(WHAT TO DO): Would you quote the material below from its first line through the line containing "H&E-stained breast tissue", exactly and with both ends included?

Records from a data collection:
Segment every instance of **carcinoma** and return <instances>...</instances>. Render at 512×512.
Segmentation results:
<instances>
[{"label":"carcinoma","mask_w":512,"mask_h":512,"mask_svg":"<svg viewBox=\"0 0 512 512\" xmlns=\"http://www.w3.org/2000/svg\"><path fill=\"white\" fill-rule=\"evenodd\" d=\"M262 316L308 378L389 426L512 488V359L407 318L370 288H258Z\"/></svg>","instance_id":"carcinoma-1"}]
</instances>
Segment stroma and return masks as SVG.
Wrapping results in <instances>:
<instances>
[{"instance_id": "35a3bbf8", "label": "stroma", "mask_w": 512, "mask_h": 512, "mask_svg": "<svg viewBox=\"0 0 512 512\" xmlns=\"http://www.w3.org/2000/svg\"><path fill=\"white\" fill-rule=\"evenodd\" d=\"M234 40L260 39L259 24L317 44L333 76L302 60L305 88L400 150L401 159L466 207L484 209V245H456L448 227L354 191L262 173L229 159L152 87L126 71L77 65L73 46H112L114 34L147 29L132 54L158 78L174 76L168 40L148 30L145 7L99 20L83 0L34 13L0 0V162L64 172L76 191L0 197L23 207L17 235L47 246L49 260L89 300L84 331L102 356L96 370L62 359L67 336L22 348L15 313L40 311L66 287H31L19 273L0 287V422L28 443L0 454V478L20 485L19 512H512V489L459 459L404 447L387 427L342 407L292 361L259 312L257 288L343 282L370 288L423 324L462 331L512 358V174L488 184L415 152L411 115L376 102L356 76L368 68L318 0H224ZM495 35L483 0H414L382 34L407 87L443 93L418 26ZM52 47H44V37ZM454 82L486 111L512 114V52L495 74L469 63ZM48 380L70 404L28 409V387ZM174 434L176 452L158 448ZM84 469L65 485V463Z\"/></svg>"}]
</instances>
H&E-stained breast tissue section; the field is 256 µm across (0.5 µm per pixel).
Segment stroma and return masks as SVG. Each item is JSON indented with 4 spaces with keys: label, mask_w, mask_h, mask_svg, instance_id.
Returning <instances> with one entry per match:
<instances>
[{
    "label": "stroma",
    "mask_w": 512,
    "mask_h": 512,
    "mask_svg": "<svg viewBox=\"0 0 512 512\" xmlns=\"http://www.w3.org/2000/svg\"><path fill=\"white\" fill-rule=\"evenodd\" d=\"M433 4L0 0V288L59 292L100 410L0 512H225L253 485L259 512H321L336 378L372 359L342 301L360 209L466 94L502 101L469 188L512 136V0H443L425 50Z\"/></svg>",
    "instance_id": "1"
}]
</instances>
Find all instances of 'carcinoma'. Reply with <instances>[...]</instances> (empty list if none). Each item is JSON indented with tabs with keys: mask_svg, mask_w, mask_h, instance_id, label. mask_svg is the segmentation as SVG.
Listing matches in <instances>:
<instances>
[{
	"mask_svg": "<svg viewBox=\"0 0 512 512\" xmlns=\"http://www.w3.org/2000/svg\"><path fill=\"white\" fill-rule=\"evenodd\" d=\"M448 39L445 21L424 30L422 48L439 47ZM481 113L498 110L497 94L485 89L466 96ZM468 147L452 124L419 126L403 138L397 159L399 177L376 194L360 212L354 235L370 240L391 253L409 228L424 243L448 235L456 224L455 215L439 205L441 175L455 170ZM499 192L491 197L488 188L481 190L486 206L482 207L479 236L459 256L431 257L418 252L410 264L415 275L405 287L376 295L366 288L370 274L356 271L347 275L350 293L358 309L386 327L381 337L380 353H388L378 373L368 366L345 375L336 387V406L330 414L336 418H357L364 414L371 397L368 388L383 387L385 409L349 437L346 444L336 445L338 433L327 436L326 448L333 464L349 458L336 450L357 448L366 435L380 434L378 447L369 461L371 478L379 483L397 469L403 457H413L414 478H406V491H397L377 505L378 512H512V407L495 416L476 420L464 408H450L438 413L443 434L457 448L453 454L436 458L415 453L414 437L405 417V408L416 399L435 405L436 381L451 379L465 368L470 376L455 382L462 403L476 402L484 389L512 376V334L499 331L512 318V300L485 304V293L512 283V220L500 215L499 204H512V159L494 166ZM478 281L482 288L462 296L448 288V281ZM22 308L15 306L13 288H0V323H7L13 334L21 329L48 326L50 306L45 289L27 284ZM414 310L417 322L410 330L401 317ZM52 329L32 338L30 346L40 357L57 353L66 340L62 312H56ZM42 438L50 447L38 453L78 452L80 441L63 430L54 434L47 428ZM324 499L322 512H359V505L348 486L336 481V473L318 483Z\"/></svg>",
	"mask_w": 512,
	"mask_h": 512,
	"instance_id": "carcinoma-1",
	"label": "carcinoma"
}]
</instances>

(EXERCISE RESPONSE):
Segment every instance of **carcinoma** and return <instances>...</instances>. Render at 512×512.
Segmentation results:
<instances>
[{"label":"carcinoma","mask_w":512,"mask_h":512,"mask_svg":"<svg viewBox=\"0 0 512 512\" xmlns=\"http://www.w3.org/2000/svg\"><path fill=\"white\" fill-rule=\"evenodd\" d=\"M262 316L308 378L389 426L512 488V359L407 318L370 288H258Z\"/></svg>","instance_id":"carcinoma-1"}]
</instances>
Segment stroma and return masks as SVG.
Wrapping results in <instances>:
<instances>
[{"instance_id": "35a3bbf8", "label": "stroma", "mask_w": 512, "mask_h": 512, "mask_svg": "<svg viewBox=\"0 0 512 512\" xmlns=\"http://www.w3.org/2000/svg\"><path fill=\"white\" fill-rule=\"evenodd\" d=\"M234 40L260 39L259 24L317 44L333 76L302 60L305 88L400 150L401 159L466 207L484 209V245H456L448 227L354 191L262 173L229 159L152 87L126 71L77 65L73 46H112L114 34L147 29L132 54L158 78L174 76L168 40L148 30L145 7L99 20L83 0L34 13L0 0V162L64 172L76 191L0 197L23 207L17 235L47 246L49 260L89 300L84 331L102 356L96 370L62 359L67 336L22 348L15 313L40 311L66 287H31L19 273L0 287V422L28 443L0 454V478L20 485L19 512H512V489L459 459L404 447L387 427L342 407L292 361L259 312L257 288L343 282L370 288L423 324L462 331L512 358V174L488 184L415 152L411 115L376 102L356 76L368 68L318 0H224ZM495 35L483 0H414L382 34L407 87L443 93L418 26ZM52 47H44V37ZM454 82L486 111L512 114V52L495 74L469 63ZM48 380L70 404L28 409V387ZM174 434L176 452L158 448ZM84 469L65 485V463Z\"/></svg>"}]
</instances>
H&E-stained breast tissue section; the field is 256 µm across (0.5 µm per pixel).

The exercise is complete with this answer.